- _WORK INSTRUCTIONS_
All the data should come back exactly as it was given.

- _RECORDS FOR THIS TASK_
————————
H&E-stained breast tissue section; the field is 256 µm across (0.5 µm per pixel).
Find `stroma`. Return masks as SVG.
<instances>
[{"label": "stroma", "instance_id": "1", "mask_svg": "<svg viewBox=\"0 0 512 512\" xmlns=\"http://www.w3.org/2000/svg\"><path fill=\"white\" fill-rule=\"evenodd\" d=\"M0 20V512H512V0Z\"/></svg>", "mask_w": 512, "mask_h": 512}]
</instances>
————————
- _RESPONSE_
H&E-stained breast tissue section; the field is 256 µm across (0.5 µm per pixel).
Find `stroma`. Return masks as SVG.
<instances>
[{"label": "stroma", "instance_id": "1", "mask_svg": "<svg viewBox=\"0 0 512 512\" xmlns=\"http://www.w3.org/2000/svg\"><path fill=\"white\" fill-rule=\"evenodd\" d=\"M0 20V512H512V0Z\"/></svg>", "mask_w": 512, "mask_h": 512}]
</instances>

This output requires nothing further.